• **WHAT TO PRODUCE**:
Please give the data again in full, exactly as provided.

• **RECORDS FOR PROCESSING**:

....................

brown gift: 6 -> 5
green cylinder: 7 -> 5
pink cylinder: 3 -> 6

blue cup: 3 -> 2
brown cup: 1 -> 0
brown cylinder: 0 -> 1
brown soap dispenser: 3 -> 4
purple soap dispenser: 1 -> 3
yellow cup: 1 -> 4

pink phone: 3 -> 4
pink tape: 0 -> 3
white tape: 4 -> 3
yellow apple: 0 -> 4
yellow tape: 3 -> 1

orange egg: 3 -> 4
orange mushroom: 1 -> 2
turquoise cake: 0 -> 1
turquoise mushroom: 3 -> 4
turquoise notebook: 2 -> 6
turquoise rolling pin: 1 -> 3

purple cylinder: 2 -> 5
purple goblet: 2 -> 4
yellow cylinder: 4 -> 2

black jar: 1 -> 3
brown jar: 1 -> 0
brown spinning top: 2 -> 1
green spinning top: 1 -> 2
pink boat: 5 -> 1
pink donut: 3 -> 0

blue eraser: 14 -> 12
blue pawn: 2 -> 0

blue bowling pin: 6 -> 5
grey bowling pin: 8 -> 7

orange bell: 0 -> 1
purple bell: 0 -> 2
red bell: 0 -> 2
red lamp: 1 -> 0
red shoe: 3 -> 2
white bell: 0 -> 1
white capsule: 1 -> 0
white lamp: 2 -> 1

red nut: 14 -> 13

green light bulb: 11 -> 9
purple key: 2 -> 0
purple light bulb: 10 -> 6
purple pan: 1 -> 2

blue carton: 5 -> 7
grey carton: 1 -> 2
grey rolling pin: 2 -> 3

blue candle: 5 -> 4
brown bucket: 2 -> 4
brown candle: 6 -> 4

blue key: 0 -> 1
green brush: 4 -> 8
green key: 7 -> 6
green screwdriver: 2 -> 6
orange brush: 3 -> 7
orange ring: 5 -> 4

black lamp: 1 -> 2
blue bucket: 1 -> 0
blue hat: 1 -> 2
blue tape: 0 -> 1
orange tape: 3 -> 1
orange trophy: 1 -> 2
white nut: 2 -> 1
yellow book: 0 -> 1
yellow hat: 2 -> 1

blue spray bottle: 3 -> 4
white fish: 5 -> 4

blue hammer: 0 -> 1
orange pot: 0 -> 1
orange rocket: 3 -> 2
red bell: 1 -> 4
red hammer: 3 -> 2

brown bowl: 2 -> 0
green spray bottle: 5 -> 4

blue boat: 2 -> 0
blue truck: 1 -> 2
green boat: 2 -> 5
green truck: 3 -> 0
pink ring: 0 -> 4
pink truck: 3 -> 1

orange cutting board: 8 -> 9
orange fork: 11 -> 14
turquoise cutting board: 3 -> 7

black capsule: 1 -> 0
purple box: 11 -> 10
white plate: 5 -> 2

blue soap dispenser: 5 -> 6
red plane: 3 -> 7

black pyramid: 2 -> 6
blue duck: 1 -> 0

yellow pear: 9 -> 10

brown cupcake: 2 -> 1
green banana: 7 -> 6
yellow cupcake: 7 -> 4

....................

• **ANSWER TO THIS TASK**:
brown gift: 6 -> 5
green cylinder: 7 -> 5
pink cylinder: 3 -> 6

blue cup: 3 -> 2
brown cup: 1 -> 0
brown cylinder: 0 -> 1
brown soap dispenser: 3 -> 4
purple soap dispenser: 1 -> 3
yellow cup: 1 -> 4

pink phone: 3 -> 4
pink tape: 0 -> 3
white tape: 4 -> 3
yellow apple: 0 -> 4
yellow tape: 3 -> 1

orange egg: 3 -> 4
orange mushroom: 1 -> 2
turquoise cake: 0 -> 1
turquoise mushroom: 3 -> 4
turquoise notebook: 2 -> 6
turquoise rolling pin: 1 -> 3

purple cylinder: 2 -> 5
purple goblet: 2 -> 4
yellow cylinder: 4 -> 2

black jar: 1 -> 3
brown jar: 1 -> 0
brown spinning top: 2 -> 1
green spinning top: 1 -> 2
pink boat: 5 -> 1
pink donut: 3 -> 0

blue eraser: 14 -> 12
blue pawn: 2 -> 0

blue bowling pin: 6 -> 5
grey bowling pin: 8 -> 7

orange bell: 0 -> 1
purple bell: 0 -> 2
red bell: 0 -> 2
red lamp: 1 -> 0
red shoe: 3 -> 2
white bell: 0 -> 1
white capsule: 1 -> 0
white lamp: 2 -> 1

red nut: 14 -> 13

green light bulb: 11 -> 9
purple key: 2 -> 0
purple light bulb: 10 -> 6
purple pan: 1 -> 2

blue carton: 5 -> 7
grey carton: 1 -> 2
grey rolling pin: 2 -> 3

blue candle: 5 -> 4
brown bucket: 2 -> 4
brown candle: 6 -> 4

blue key: 0 -> 1
green brush: 4 -> 8
green key: 7 -> 6
green screwdriver: 2 -> 6
orange brush: 3 -> 7
orange ring: 5 -> 4

black lamp: 1 -> 2
blue bucket: 1 -> 0
blue hat: 1 -> 2
blue tape: 0 -> 1
orange tape: 3 -> 1
orange trophy: 1 -> 2
white nut: 2 -> 1
yellow book: 0 -> 1
yellow hat: 2 -> 1

blue spray bottle: 3 -> 4
white fish: 5 -> 4

blue hammer: 0 -> 1
orange pot: 0 -> 1
orange rocket: 3 -> 2
red bell: 1 -> 4
red hammer: 3 -> 2

brown bowl: 2 -> 0
green spray bottle: 5 -> 4

blue boat: 2 -> 0
blue truck: 1 -> 2
green boat: 2 -> 5
green truck: 3 -> 0
pink ring: 0 -> 4
pink truck: 3 -> 1

orange cutting board: 8 -> 9
orange fork: 11 -> 14
turquoise cutting board: 3 -> 7

black capsule: 1 -> 0
purple box: 11 -> 10
white plate: 5 -> 2

blue soap dispenser: 5 -> 6
red plane: 3 -> 7

black pyramid: 2 -> 6
blue duck: 1 -> 0

yellow pear: 9 -> 10

brown cupcake: 2 -> 1
green banana: 7 -> 6
yellow cupcake: 7 -> 4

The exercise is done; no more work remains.